**AIM OF THE EXERCISE**
Your answer must be the full listing, word for word, with no images in it.

**DATA**
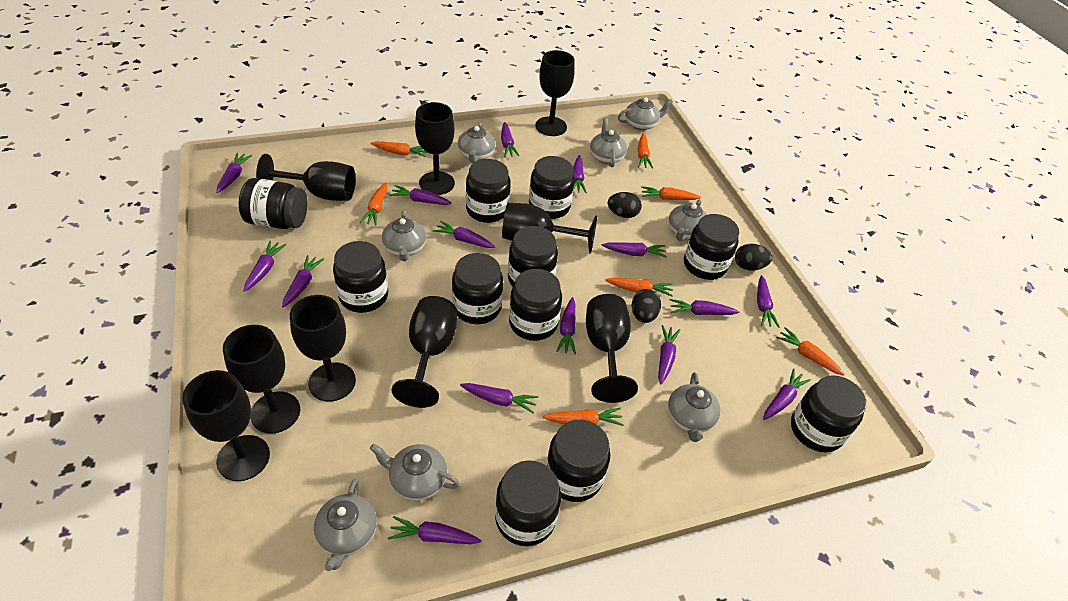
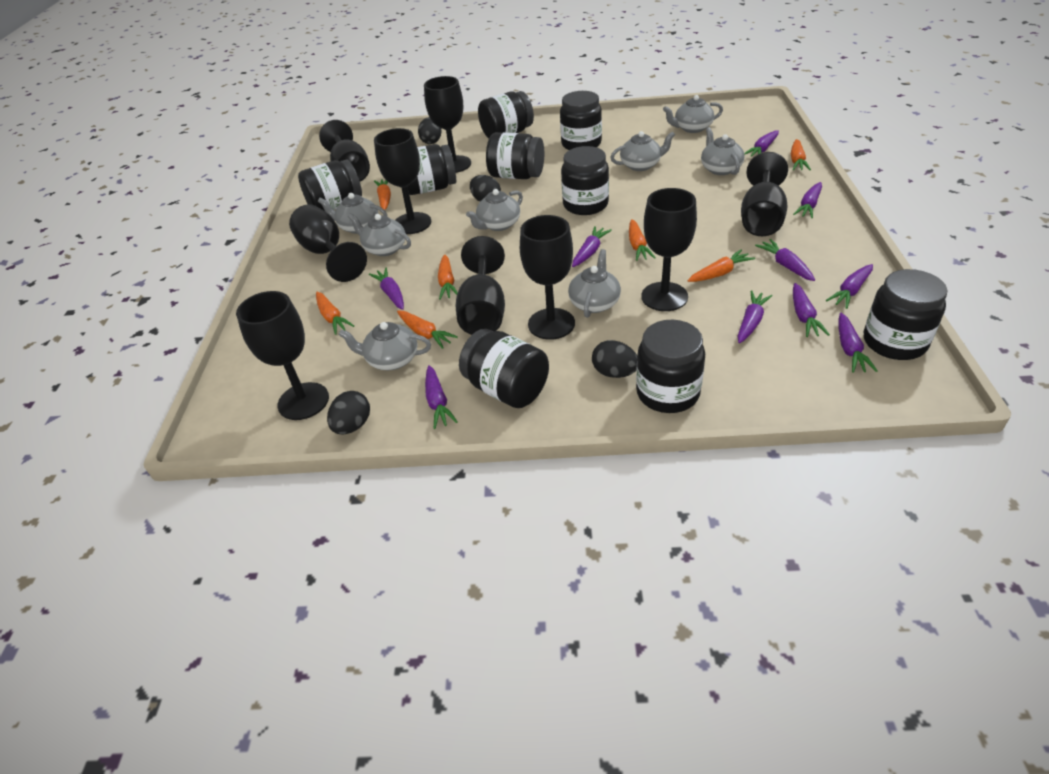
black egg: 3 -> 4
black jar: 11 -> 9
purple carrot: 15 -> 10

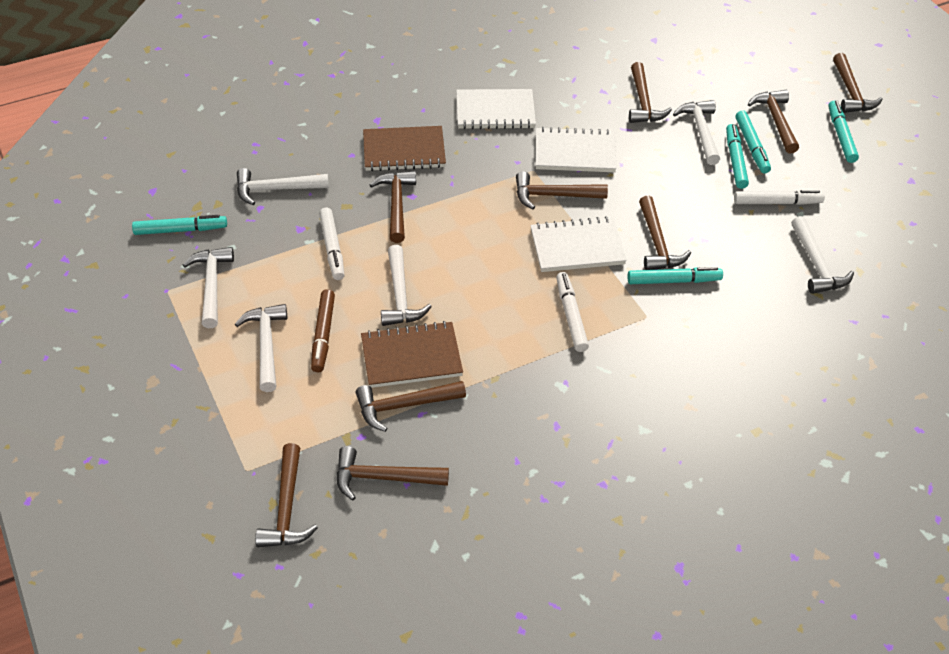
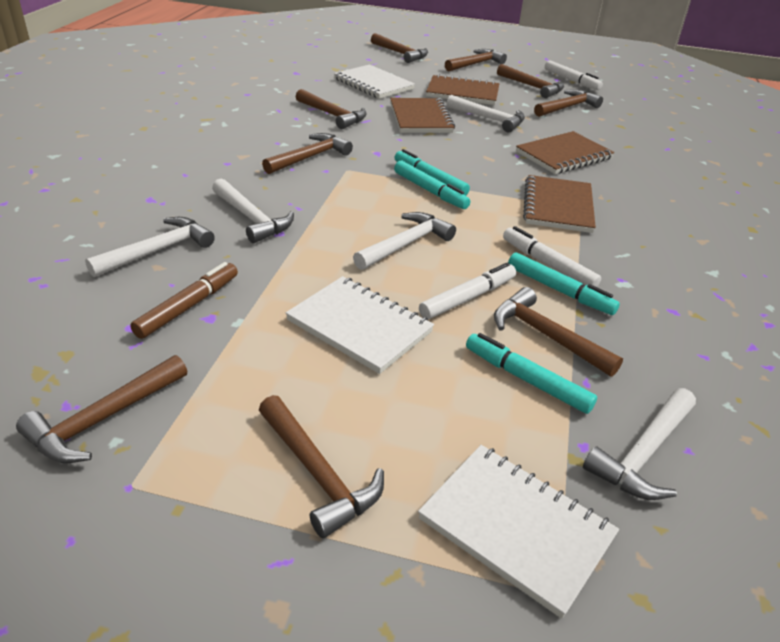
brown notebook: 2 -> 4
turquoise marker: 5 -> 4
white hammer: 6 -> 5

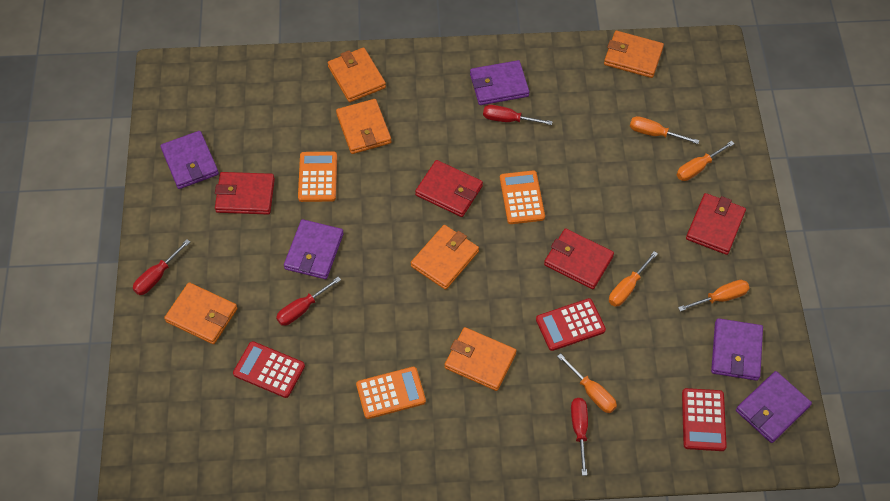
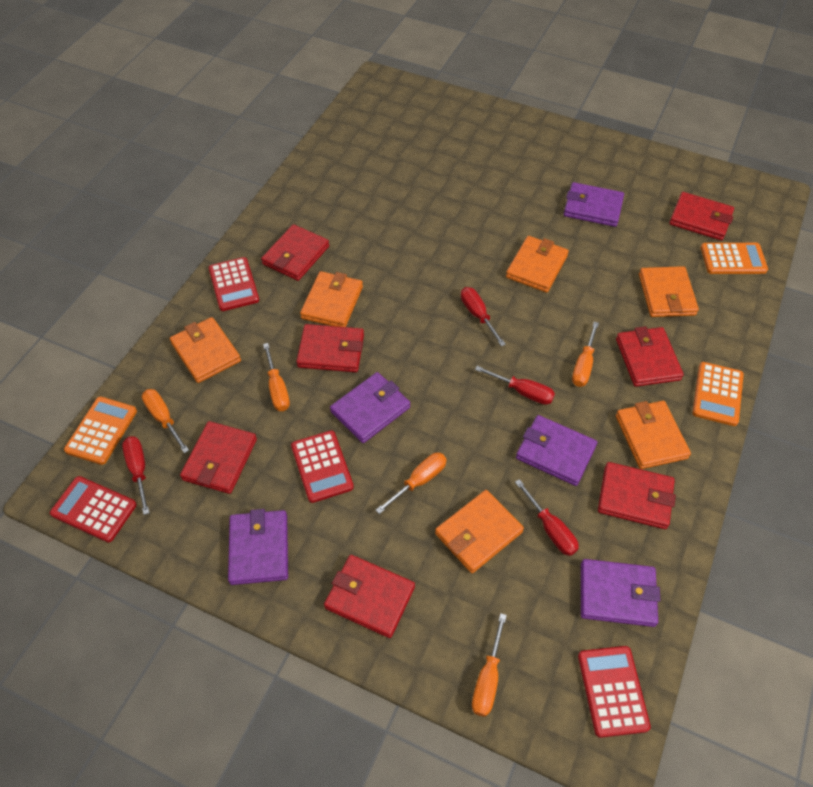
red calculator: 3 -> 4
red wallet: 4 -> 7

**TASK OUTPUT**
black egg: 3 -> 4
black jar: 11 -> 9
purple carrot: 15 -> 10

brown notebook: 2 -> 4
turquoise marker: 5 -> 4
white hammer: 6 -> 5

red calculator: 3 -> 4
red wallet: 4 -> 7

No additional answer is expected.